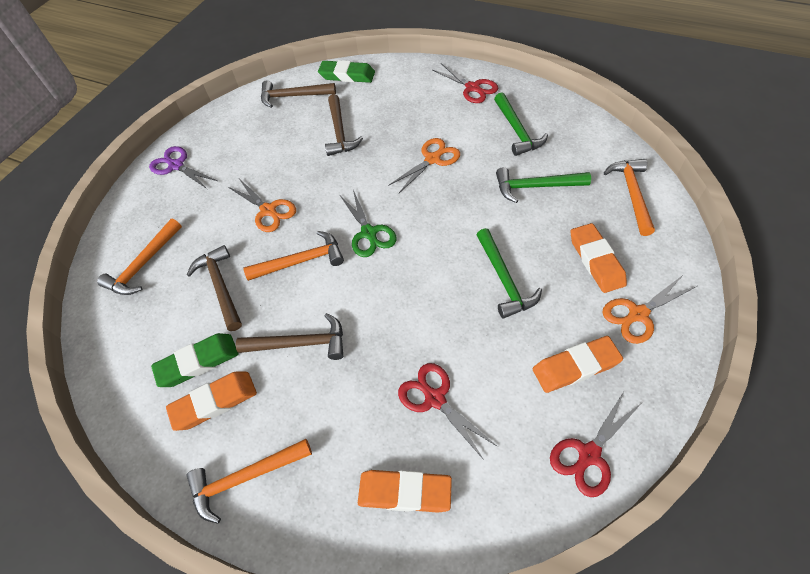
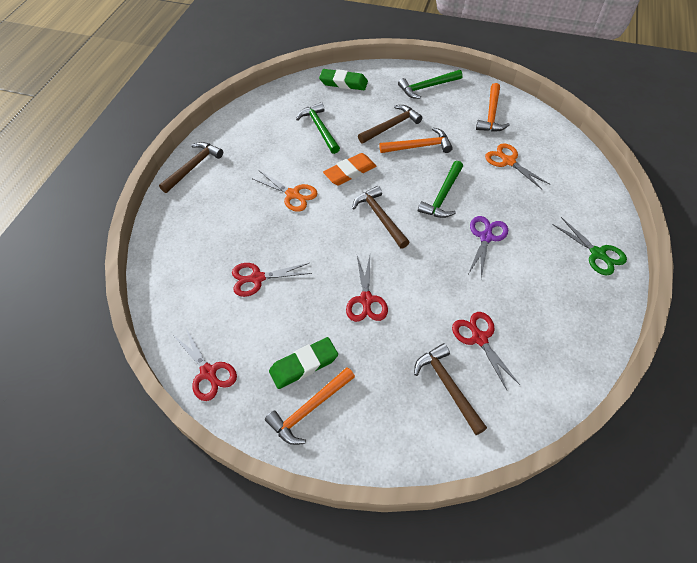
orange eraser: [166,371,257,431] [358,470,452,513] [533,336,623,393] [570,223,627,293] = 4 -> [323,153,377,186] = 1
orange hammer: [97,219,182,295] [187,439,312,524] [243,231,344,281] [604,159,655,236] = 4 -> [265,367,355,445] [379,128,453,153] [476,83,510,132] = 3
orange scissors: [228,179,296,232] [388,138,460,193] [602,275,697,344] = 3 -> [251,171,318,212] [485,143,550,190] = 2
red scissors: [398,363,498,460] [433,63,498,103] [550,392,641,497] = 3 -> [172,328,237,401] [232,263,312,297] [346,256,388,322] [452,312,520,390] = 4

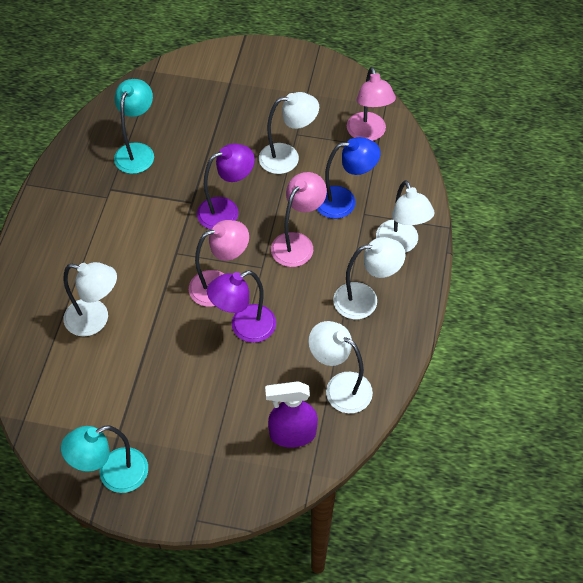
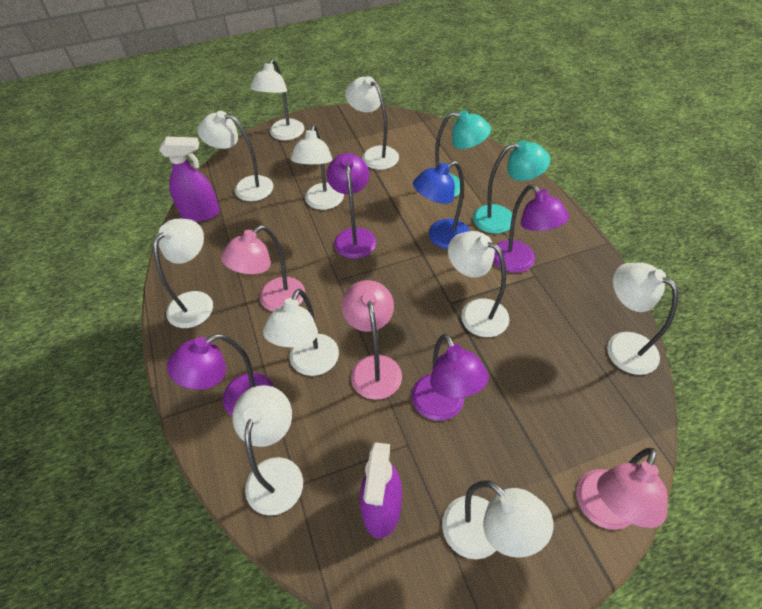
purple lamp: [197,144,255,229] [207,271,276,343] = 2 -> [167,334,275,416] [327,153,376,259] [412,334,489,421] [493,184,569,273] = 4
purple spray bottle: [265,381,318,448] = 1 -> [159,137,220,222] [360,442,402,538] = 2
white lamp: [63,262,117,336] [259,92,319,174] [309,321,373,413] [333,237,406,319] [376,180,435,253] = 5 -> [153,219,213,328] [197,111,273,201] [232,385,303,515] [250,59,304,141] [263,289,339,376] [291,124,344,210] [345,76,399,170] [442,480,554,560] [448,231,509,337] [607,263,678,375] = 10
——————
§ Work item: Each line of the data is to be duplicated exactly; pictures stay out of the copy.

§ Task solution:
orange eraser: [166,371,257,431] [358,470,452,513] [533,336,623,393] [570,223,627,293] = 4 -> [323,153,377,186] = 1
orange hammer: [97,219,182,295] [187,439,312,524] [243,231,344,281] [604,159,655,236] = 4 -> [265,367,355,445] [379,128,453,153] [476,83,510,132] = 3
orange scissors: [228,179,296,232] [388,138,460,193] [602,275,697,344] = 3 -> [251,171,318,212] [485,143,550,190] = 2
red scissors: [398,363,498,460] [433,63,498,103] [550,392,641,497] = 3 -> [172,328,237,401] [232,263,312,297] [346,256,388,322] [452,312,520,390] = 4

purple lamp: [197,144,255,229] [207,271,276,343] = 2 -> [167,334,275,416] [327,153,376,259] [412,334,489,421] [493,184,569,273] = 4
purple spray bottle: [265,381,318,448] = 1 -> [159,137,220,222] [360,442,402,538] = 2
white lamp: [63,262,117,336] [259,92,319,174] [309,321,373,413] [333,237,406,319] [376,180,435,253] = 5 -> [153,219,213,328] [197,111,273,201] [232,385,303,515] [250,59,304,141] [263,289,339,376] [291,124,344,210] [345,76,399,170] [442,480,554,560] [448,231,509,337] [607,263,678,375] = 10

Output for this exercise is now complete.